Task description | Say how many lines in the material below hold the word "width", and say nothing else.

Records shown |
[Start of Attachment]

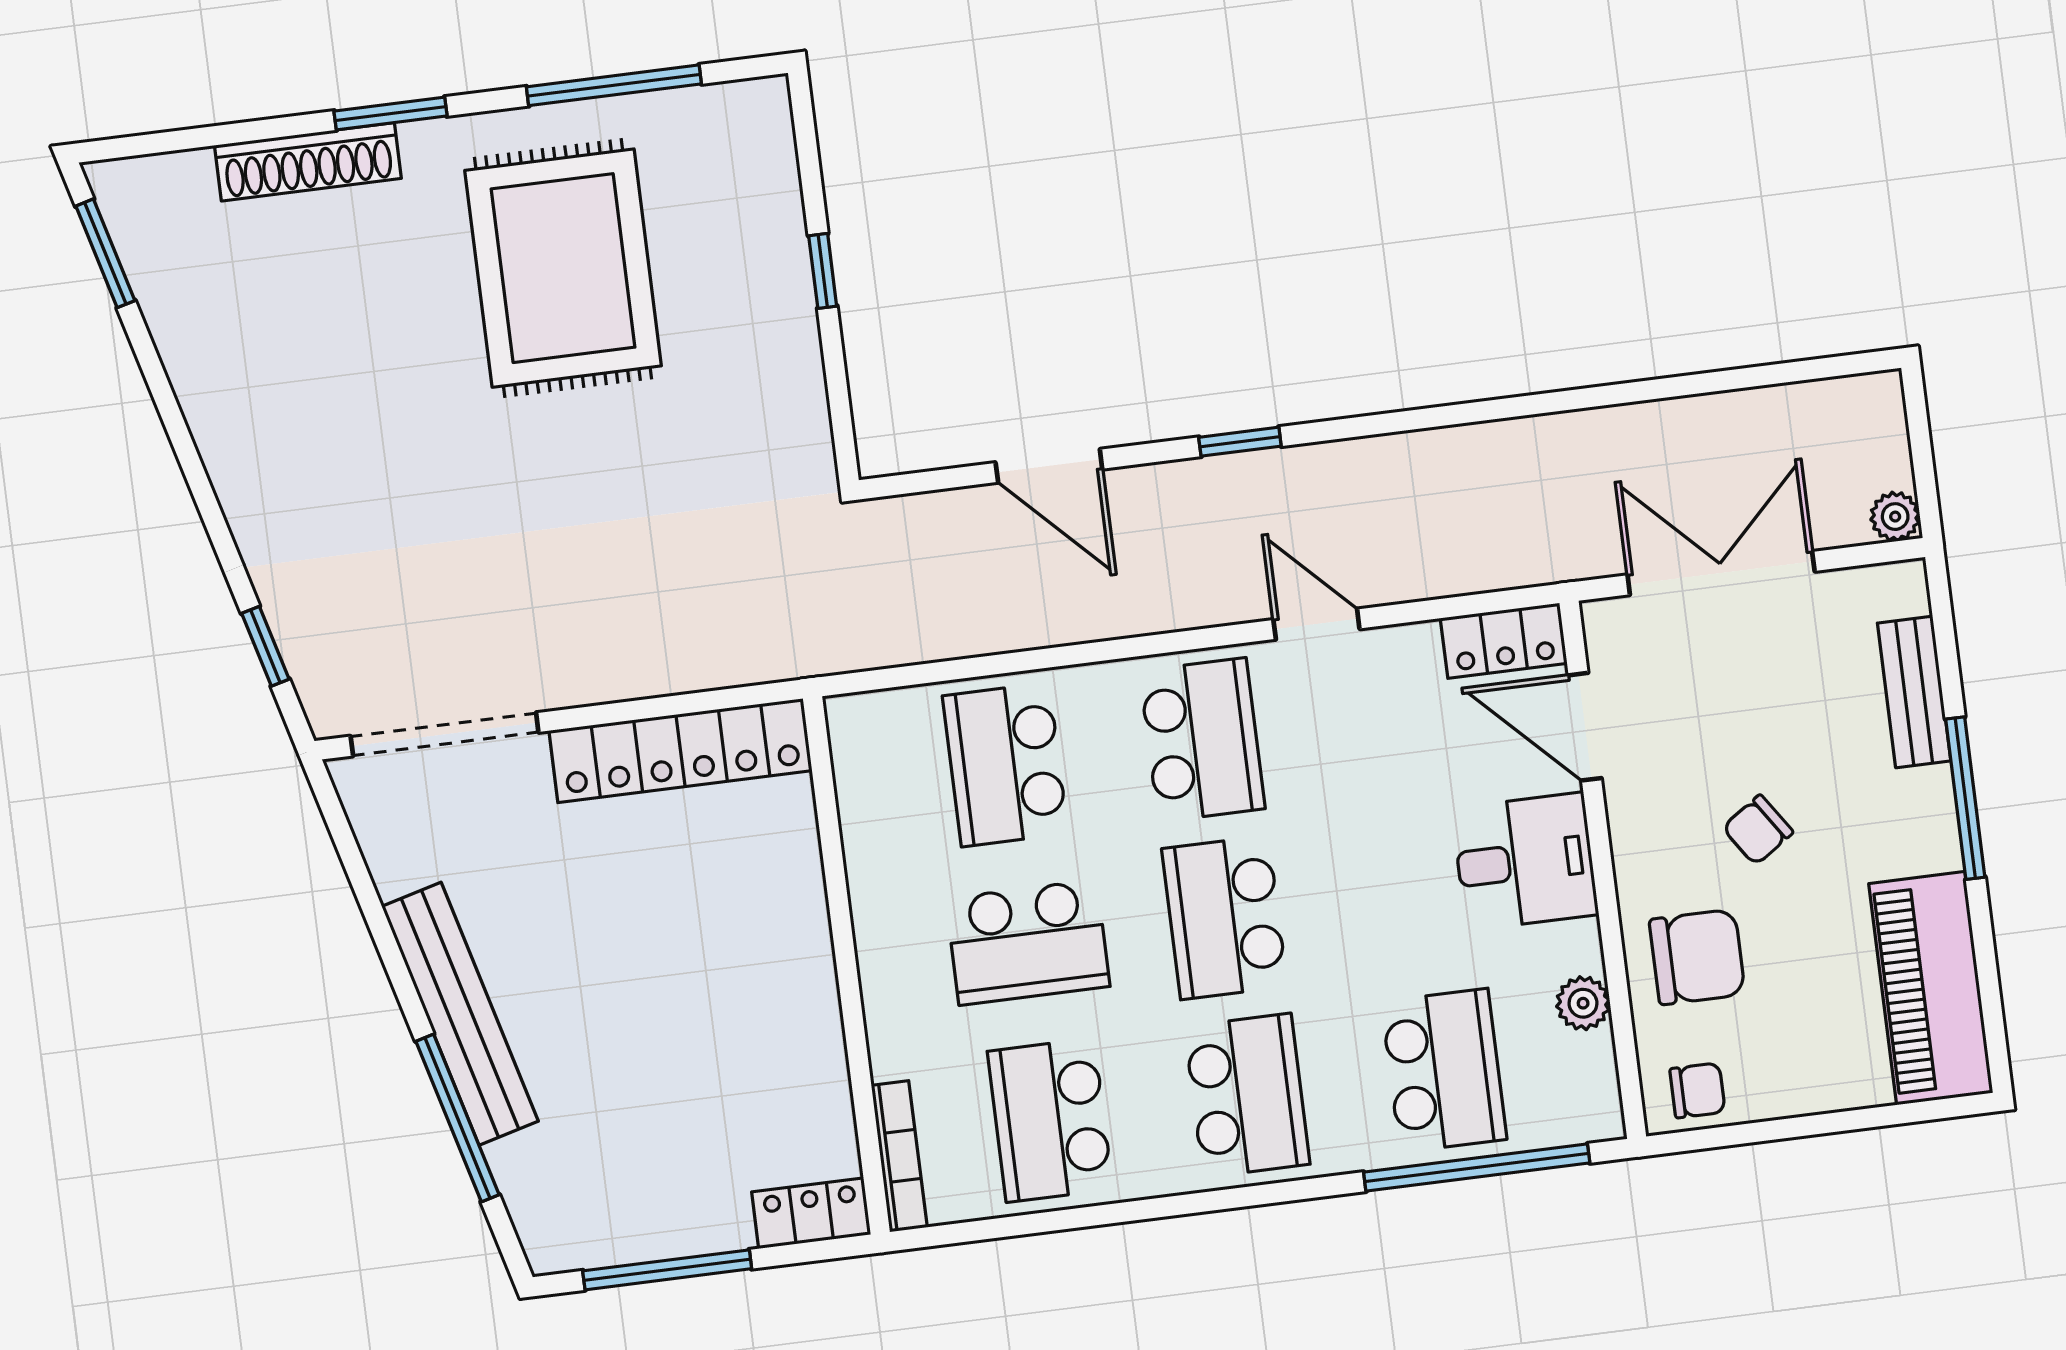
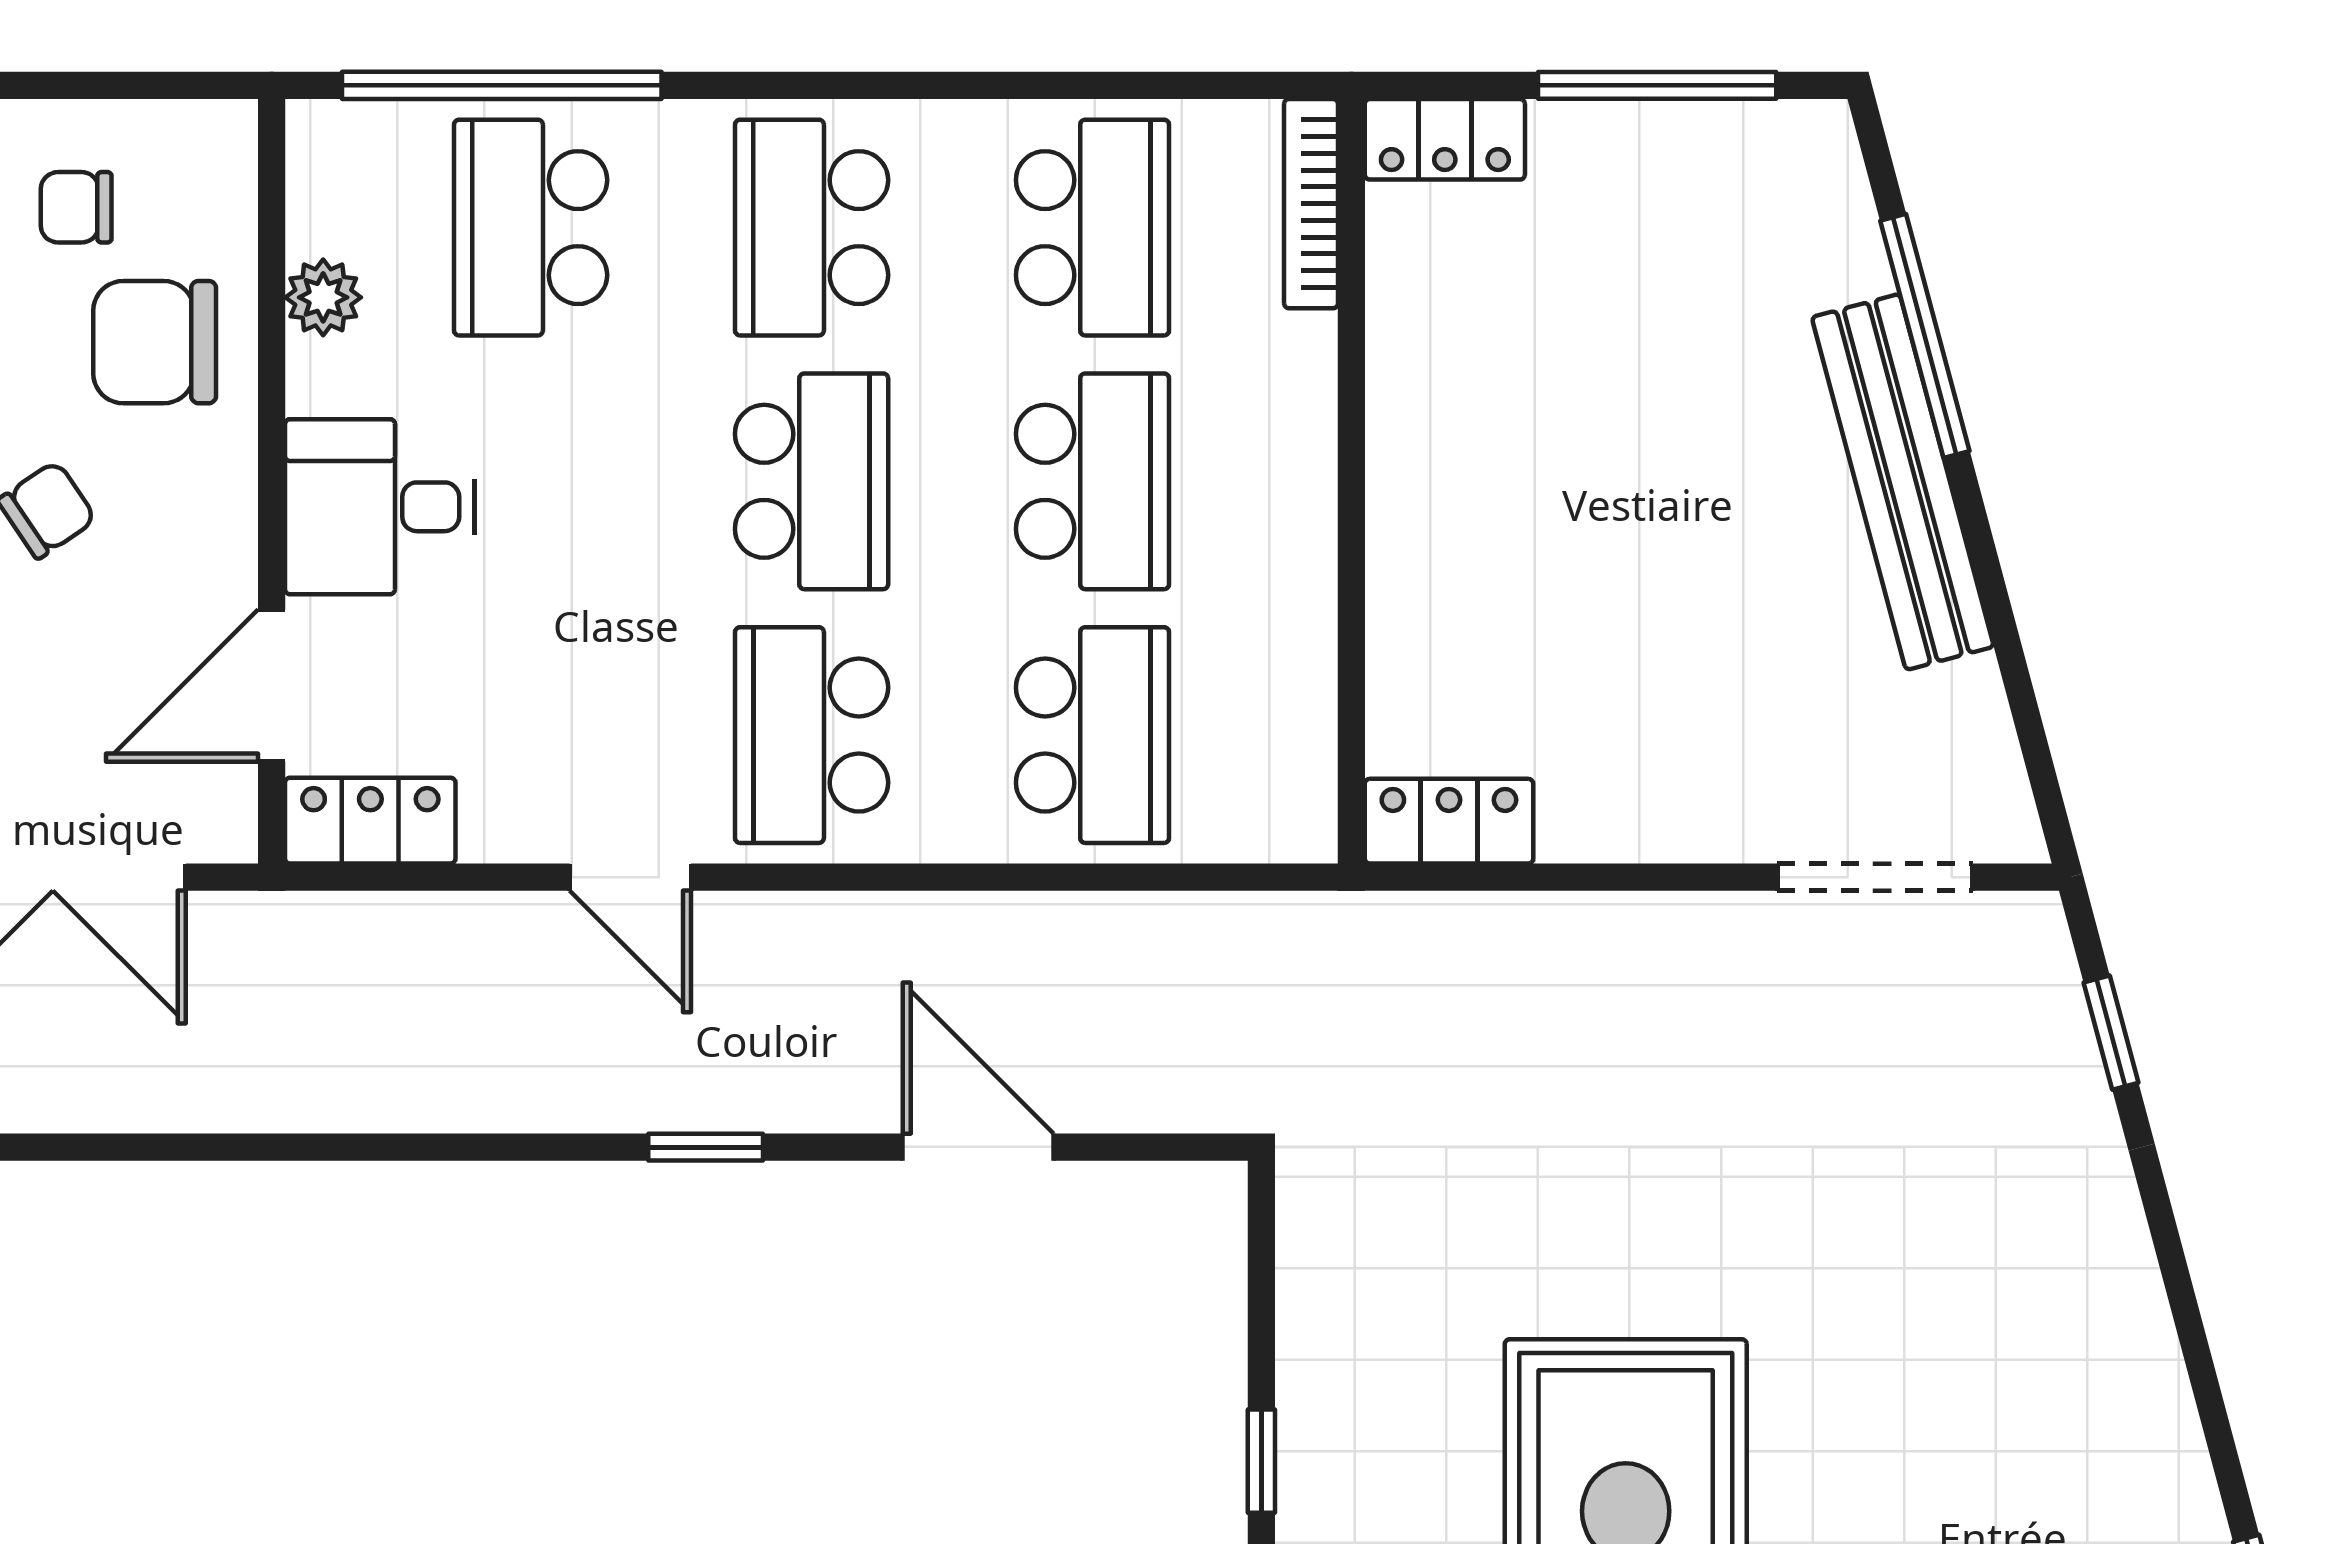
door: (1585, 727) -> (272, 686), swing flipped
doorway: (445, 734) -> (1875, 877), width x0.73
locker: (680, 751) -> (1449, 821), width x0.46, depth x0.83
school desk: (1028, 942) -> (1092, 481), turned 90
chair: (1697, 1090) -> (76, 207), moved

[End of Attachment]

Result of this task | 2